## TASK OBJECTIVE
Pictures are not part of the copy. Reproduce all the records exactly.

━━ DATA TO EXAMINE ━━

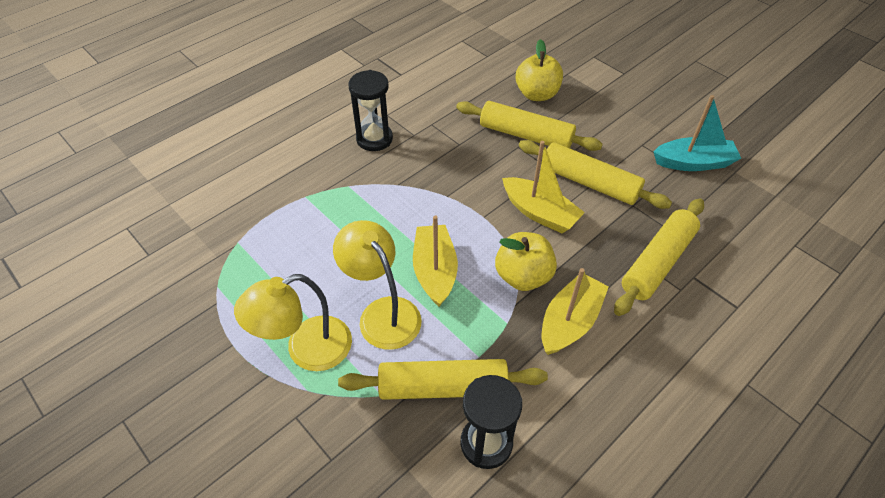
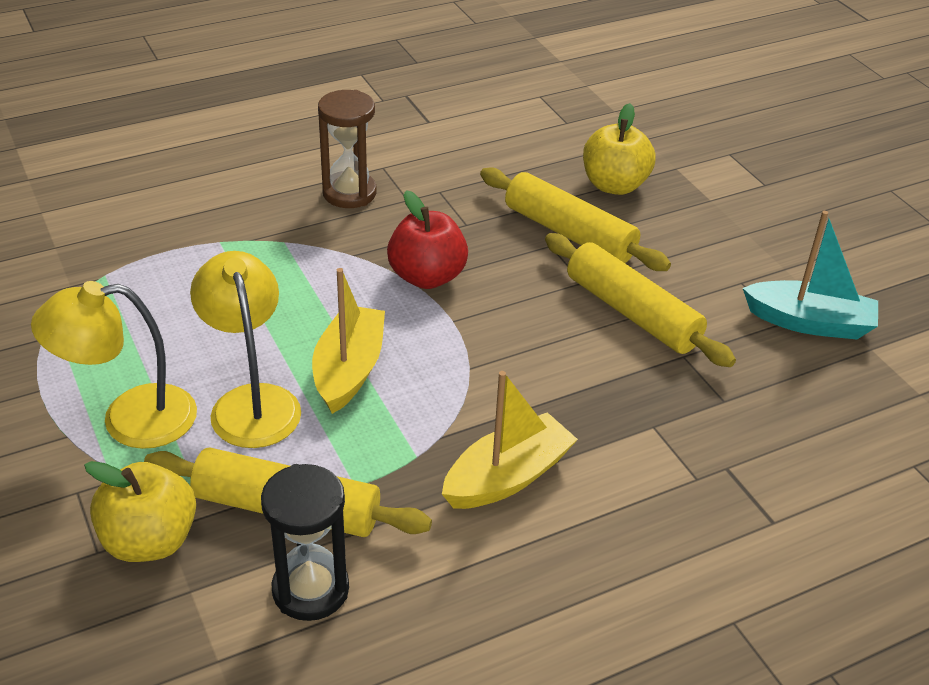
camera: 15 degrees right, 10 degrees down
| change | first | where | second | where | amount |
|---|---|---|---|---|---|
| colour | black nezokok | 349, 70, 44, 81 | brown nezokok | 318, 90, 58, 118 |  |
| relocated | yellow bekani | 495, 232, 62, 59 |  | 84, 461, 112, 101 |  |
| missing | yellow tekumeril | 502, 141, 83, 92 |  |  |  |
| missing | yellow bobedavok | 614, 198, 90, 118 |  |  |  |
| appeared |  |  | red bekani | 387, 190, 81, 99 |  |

━━━

## OUTPUT
camera: 15 degrees right, 10 degrees down
| change | first | where | second | where | amount |
|---|---|---|---|---|---|
| colour | black nezokok | 349, 70, 44, 81 | brown nezokok | 318, 90, 58, 118 |  |
| relocated | yellow bekani | 495, 232, 62, 59 |  | 84, 461, 112, 101 |  |
| missing | yellow tekumeril | 502, 141, 83, 92 |  |  |  |
| missing | yellow bobedavok | 614, 198, 90, 118 |  |  |  |
| appeared |  |  | red bekani | 387, 190, 81, 99 |  |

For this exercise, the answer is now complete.